▸ How to complete this task: When you reach the line with "OLED3 pin SCL: D0 -> D1" in the data below, begin printing lines exactly, and stop once the line with "DHT: DHT22 -> AM2302" has been printed.

▸ Supplied material:
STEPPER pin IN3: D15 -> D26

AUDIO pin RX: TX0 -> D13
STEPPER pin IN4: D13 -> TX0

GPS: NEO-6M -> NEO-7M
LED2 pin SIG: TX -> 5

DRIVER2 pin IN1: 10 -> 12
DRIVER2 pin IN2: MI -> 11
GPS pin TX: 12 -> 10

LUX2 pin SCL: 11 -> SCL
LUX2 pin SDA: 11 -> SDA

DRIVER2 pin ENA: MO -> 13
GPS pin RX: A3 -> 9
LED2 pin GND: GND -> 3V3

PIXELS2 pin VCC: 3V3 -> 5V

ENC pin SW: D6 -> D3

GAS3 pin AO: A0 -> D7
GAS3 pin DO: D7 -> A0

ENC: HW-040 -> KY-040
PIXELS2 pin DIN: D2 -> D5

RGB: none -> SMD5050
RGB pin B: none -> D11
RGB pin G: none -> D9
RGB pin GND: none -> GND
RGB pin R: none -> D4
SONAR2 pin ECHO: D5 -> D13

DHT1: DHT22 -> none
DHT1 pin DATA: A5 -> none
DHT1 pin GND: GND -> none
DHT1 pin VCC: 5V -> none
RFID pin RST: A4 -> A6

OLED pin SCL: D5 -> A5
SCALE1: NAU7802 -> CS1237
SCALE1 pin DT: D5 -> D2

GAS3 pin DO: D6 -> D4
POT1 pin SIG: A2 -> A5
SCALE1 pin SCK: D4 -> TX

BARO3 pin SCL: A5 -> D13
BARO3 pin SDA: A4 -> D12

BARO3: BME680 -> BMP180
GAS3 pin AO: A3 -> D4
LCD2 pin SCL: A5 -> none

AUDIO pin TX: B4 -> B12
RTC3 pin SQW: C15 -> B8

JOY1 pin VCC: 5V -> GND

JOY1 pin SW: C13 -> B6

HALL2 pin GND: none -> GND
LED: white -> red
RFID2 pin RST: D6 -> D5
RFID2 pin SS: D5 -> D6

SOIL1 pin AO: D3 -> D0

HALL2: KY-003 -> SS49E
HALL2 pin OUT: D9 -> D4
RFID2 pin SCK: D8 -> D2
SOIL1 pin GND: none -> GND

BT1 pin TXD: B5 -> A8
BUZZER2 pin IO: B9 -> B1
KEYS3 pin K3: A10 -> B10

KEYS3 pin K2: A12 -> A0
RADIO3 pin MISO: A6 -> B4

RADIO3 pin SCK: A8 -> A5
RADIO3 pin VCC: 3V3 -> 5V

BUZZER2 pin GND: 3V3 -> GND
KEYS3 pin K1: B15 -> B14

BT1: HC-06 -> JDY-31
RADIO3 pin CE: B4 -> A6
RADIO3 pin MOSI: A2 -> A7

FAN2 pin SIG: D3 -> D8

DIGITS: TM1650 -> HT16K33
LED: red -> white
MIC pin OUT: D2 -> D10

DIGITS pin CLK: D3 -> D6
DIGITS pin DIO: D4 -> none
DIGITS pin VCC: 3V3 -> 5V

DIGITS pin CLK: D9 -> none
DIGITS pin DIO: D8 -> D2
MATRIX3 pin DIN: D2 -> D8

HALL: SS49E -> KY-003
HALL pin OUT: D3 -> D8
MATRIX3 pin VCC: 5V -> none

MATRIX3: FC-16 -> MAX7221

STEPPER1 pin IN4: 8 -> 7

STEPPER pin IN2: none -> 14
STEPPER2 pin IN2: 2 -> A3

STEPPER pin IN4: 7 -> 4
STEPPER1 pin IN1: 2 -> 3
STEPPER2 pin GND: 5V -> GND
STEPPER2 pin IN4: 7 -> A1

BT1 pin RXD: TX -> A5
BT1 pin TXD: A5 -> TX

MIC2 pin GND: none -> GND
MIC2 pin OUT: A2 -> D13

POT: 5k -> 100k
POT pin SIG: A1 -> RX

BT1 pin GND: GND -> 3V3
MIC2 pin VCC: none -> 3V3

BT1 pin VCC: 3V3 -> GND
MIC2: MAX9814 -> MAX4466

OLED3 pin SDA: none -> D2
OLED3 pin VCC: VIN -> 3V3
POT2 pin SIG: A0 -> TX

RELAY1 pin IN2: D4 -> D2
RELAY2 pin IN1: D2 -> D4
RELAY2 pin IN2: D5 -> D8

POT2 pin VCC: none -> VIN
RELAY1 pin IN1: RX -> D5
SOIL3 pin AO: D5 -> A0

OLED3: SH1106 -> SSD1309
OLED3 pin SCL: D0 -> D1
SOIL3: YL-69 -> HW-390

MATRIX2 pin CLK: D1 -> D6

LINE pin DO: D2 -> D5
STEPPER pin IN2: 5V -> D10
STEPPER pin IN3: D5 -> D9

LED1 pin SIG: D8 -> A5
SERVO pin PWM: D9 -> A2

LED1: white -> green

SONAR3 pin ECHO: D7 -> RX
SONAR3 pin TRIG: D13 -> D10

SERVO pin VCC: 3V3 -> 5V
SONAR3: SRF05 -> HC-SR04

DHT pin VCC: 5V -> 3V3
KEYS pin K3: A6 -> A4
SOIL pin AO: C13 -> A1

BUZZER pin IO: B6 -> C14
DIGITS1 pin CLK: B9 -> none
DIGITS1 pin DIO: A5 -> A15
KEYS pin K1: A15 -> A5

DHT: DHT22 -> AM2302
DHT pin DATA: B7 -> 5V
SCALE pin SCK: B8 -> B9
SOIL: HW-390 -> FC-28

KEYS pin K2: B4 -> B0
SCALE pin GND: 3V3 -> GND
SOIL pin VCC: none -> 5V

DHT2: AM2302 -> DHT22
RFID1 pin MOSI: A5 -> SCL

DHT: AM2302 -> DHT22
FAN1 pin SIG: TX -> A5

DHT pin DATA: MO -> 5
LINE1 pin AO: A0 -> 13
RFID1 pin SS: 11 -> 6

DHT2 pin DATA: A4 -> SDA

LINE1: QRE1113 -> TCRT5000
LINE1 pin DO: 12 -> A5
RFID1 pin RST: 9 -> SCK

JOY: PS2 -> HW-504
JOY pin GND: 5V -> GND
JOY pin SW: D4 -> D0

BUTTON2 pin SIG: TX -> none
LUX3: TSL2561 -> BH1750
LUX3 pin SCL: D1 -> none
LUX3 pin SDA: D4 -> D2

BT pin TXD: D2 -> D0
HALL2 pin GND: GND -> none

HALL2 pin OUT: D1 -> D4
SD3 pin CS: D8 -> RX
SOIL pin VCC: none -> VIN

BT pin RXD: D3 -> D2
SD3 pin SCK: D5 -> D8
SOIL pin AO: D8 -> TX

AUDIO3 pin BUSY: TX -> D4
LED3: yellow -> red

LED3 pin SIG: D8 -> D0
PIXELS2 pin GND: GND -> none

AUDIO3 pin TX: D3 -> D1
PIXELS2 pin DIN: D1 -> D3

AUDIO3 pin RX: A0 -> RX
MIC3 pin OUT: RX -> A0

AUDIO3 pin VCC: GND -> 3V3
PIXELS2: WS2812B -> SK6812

▸ Result of the task:
OLED3 pin SCL: D0 -> D1
SOIL3: YL-69 -> HW-390

MATRIX2 pin CLK: D1 -> D6

LINE pin DO: D2 -> D5
STEPPER pin IN2: 5V -> D10
STEPPER pin IN3: D5 -> D9

LED1 pin SIG: D8 -> A5
SERVO pin PWM: D9 -> A2

LED1: white -> green

SONAR3 pin ECHO: D7 -> RX
SONAR3 pin TRIG: D13 -> D10

SERVO pin VCC: 3V3 -> 5V
SONAR3: SRF05 -> HC-SR04

DHT pin VCC: 5V -> 3V3
KEYS pin K3: A6 -> A4
SOIL pin AO: C13 -> A1

BUZZER pin IO: B6 -> C14
DIGITS1 pin CLK: B9 -> none
DIGITS1 pin DIO: A5 -> A15
KEYS pin K1: A15 -> A5

DHT: DHT22 -> AM2302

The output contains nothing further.